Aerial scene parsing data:
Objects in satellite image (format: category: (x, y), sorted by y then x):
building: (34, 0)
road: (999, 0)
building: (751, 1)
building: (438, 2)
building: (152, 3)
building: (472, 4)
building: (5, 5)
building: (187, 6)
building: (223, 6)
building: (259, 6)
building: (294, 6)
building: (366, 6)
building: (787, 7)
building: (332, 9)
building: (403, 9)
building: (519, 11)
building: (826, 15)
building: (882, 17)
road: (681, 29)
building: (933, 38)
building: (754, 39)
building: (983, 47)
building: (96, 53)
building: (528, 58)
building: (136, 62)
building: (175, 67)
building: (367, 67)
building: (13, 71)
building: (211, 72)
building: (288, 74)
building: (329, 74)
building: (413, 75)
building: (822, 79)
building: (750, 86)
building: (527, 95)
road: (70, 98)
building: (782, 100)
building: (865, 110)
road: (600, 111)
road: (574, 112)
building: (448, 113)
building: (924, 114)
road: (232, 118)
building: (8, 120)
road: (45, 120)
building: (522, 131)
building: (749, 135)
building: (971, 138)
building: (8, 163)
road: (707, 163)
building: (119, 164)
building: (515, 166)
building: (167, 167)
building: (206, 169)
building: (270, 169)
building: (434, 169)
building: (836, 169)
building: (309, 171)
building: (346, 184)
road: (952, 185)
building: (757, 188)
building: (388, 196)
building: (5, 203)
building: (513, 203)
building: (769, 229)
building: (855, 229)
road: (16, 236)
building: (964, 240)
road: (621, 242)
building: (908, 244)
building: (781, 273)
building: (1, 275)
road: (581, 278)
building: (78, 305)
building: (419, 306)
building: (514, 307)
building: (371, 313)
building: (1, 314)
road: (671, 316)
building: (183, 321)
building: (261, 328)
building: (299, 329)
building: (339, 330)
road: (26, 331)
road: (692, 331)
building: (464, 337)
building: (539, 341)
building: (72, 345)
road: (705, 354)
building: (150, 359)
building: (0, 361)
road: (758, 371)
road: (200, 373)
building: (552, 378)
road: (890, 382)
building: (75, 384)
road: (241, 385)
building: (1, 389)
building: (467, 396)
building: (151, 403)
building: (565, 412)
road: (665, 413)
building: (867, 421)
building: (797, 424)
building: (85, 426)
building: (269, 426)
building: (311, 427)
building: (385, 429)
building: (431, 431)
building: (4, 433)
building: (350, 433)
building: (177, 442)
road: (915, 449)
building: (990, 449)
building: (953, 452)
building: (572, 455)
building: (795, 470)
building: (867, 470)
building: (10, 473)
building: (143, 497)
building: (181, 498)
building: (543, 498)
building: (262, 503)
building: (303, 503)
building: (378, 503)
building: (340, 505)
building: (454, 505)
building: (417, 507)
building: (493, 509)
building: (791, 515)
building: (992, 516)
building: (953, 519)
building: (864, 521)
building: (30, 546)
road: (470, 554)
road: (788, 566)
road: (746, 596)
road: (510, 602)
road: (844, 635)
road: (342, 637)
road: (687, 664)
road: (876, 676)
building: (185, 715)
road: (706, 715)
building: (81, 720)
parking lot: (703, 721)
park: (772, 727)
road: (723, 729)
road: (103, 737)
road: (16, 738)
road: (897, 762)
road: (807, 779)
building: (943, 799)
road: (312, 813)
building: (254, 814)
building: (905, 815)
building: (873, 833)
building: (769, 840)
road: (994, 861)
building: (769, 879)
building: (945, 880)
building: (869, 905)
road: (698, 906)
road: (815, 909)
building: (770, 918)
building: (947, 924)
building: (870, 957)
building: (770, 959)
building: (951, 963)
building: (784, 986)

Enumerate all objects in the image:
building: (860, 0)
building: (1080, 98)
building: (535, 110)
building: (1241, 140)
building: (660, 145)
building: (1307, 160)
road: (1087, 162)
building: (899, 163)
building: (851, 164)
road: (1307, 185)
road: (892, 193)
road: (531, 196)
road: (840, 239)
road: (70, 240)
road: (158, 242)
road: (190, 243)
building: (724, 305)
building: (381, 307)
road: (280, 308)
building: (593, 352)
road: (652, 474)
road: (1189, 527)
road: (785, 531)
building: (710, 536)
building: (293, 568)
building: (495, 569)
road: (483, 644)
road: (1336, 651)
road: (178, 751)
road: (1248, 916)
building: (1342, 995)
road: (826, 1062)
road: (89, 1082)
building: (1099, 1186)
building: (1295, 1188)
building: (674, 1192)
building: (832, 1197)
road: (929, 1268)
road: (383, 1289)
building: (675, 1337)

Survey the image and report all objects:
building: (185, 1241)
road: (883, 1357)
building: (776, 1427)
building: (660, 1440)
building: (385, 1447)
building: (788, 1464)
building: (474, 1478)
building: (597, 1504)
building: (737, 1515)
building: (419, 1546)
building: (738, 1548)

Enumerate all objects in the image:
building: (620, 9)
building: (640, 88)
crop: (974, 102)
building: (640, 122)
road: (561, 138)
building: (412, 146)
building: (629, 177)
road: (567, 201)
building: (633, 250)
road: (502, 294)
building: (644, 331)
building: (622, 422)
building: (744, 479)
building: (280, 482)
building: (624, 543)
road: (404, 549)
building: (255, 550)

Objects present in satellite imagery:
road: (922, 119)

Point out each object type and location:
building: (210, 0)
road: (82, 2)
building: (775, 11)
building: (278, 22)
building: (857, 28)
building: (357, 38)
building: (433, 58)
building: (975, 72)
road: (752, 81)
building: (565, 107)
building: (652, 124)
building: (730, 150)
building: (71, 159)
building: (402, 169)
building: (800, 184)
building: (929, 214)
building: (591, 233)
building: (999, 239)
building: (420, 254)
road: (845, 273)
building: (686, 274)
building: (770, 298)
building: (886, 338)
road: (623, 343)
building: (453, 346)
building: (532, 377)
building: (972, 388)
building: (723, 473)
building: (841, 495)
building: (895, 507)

_TASK DIRECTIONS_. Please copy each line above exactly as written.

_YOUR RESPONSE_.
Objects in satellite image (format: category: (x, y), sorted by y then x):
building: (34, 0)
road: (999, 0)
building: (751, 1)
building: (438, 2)
building: (152, 3)
building: (472, 4)
building: (5, 5)
building: (187, 6)
building: (223, 6)
building: (259, 6)
building: (294, 6)
building: (366, 6)
building: (787, 7)
building: (332, 9)
building: (403, 9)
building: (519, 11)
building: (826, 15)
building: (882, 17)
road: (681, 29)
building: (933, 38)
building: (754, 39)
building: (983, 47)
building: (96, 53)
building: (528, 58)
building: (136, 62)
building: (175, 67)
building: (367, 67)
building: (13, 71)
building: (211, 72)
building: (288, 74)
building: (329, 74)
building: (413, 75)
building: (822, 79)
building: (750, 86)
building: (527, 95)
road: (70, 98)
building: (782, 100)
building: (865, 110)
road: (600, 111)
road: (574, 112)
building: (448, 113)
building: (924, 114)
road: (232, 118)
building: (8, 120)
road: (45, 120)
building: (522, 131)
building: (749, 135)
building: (971, 138)
building: (8, 163)
road: (707, 163)
building: (119, 164)
building: (515, 166)
building: (167, 167)
building: (206, 169)
building: (270, 169)
building: (434, 169)
building: (836, 169)
building: (309, 171)
building: (346, 184)
road: (952, 185)
building: (757, 188)
building: (388, 196)
building: (5, 203)
building: (513, 203)
building: (769, 229)
building: (855, 229)
road: (16, 236)
building: (964, 240)
road: (621, 242)
building: (908, 244)
building: (781, 273)
building: (1, 275)
road: (581, 278)
building: (78, 305)
building: (419, 306)
building: (514, 307)
building: (371, 313)
building: (1, 314)
road: (671, 316)
building: (183, 321)
building: (261, 328)
building: (299, 329)
building: (339, 330)
road: (26, 331)
road: (692, 331)
building: (464, 337)
building: (539, 341)
building: (72, 345)
road: (705, 354)
building: (150, 359)
building: (0, 361)
road: (758, 371)
road: (200, 373)
building: (552, 378)
road: (890, 382)
building: (75, 384)
road: (241, 385)
building: (1, 389)
building: (467, 396)
building: (151, 403)
building: (565, 412)
road: (665, 413)
building: (867, 421)
building: (797, 424)
building: (85, 426)
building: (269, 426)
building: (311, 427)
building: (385, 429)
building: (431, 431)
building: (4, 433)
building: (350, 433)
building: (177, 442)
road: (915, 449)
building: (990, 449)
building: (953, 452)
building: (572, 455)
building: (795, 470)
building: (867, 470)
building: (10, 473)
building: (143, 497)
building: (181, 498)
building: (543, 498)
building: (262, 503)
building: (303, 503)
building: (378, 503)
building: (340, 505)
building: (454, 505)
building: (417, 507)
building: (493, 509)
building: (791, 515)
building: (992, 516)
building: (953, 519)
building: (864, 521)
building: (30, 546)
road: (470, 554)
road: (788, 566)
road: (746, 596)
road: (510, 602)
road: (844, 635)
road: (342, 637)
road: (687, 664)
road: (876, 676)
building: (185, 715)
road: (706, 715)
building: (81, 720)
parking lot: (703, 721)
park: (772, 727)
road: (723, 729)
road: (103, 737)
road: (16, 738)
road: (897, 762)
road: (807, 779)
building: (943, 799)
road: (312, 813)
building: (254, 814)
building: (905, 815)
building: (873, 833)
building: (769, 840)
road: (994, 861)
building: (769, 879)
building: (945, 880)
building: (869, 905)
road: (698, 906)
road: (815, 909)
building: (770, 918)
building: (947, 924)
building: (870, 957)
building: (770, 959)
building: (951, 963)
building: (784, 986)

Enumerate all objects in the image:
building: (860, 0)
building: (1080, 98)
building: (535, 110)
building: (1241, 140)
building: (660, 145)
building: (1307, 160)
road: (1087, 162)
building: (899, 163)
building: (851, 164)
road: (1307, 185)
road: (892, 193)
road: (531, 196)
road: (840, 239)
road: (70, 240)
road: (158, 242)
road: (190, 243)
building: (724, 305)
building: (381, 307)
road: (280, 308)
building: (593, 352)
road: (652, 474)
road: (1189, 527)
road: (785, 531)
building: (710, 536)
building: (293, 568)
building: (495, 569)
road: (483, 644)
road: (1336, 651)
road: (178, 751)
road: (1248, 916)
building: (1342, 995)
road: (826, 1062)
road: (89, 1082)
building: (1099, 1186)
building: (1295, 1188)
building: (674, 1192)
building: (832, 1197)
road: (929, 1268)
road: (383, 1289)
building: (675, 1337)

Survey the image and report all objects:
building: (185, 1241)
road: (883, 1357)
building: (776, 1427)
building: (660, 1440)
building: (385, 1447)
building: (788, 1464)
building: (474, 1478)
building: (597, 1504)
building: (737, 1515)
building: (419, 1546)
building: (738, 1548)

Enumerate all objects in the image:
building: (620, 9)
building: (640, 88)
crop: (974, 102)
building: (640, 122)
road: (561, 138)
building: (412, 146)
building: (629, 177)
road: (567, 201)
building: (633, 250)
road: (502, 294)
building: (644, 331)
building: (622, 422)
building: (744, 479)
building: (280, 482)
building: (624, 543)
road: (404, 549)
building: (255, 550)

Objects present in satellite imagery:
road: (922, 119)

Point out each object type and location:
building: (210, 0)
road: (82, 2)
building: (775, 11)
building: (278, 22)
building: (857, 28)
building: (357, 38)
building: (433, 58)
building: (975, 72)
road: (752, 81)
building: (565, 107)
building: (652, 124)
building: (730, 150)
building: (71, 159)
building: (402, 169)
building: (800, 184)
building: (929, 214)
building: (591, 233)
building: (999, 239)
building: (420, 254)
road: (845, 273)
building: (686, 274)
building: (770, 298)
building: (886, 338)
road: (623, 343)
building: (453, 346)
building: (532, 377)
building: (972, 388)
building: (723, 473)
building: (841, 495)
building: (895, 507)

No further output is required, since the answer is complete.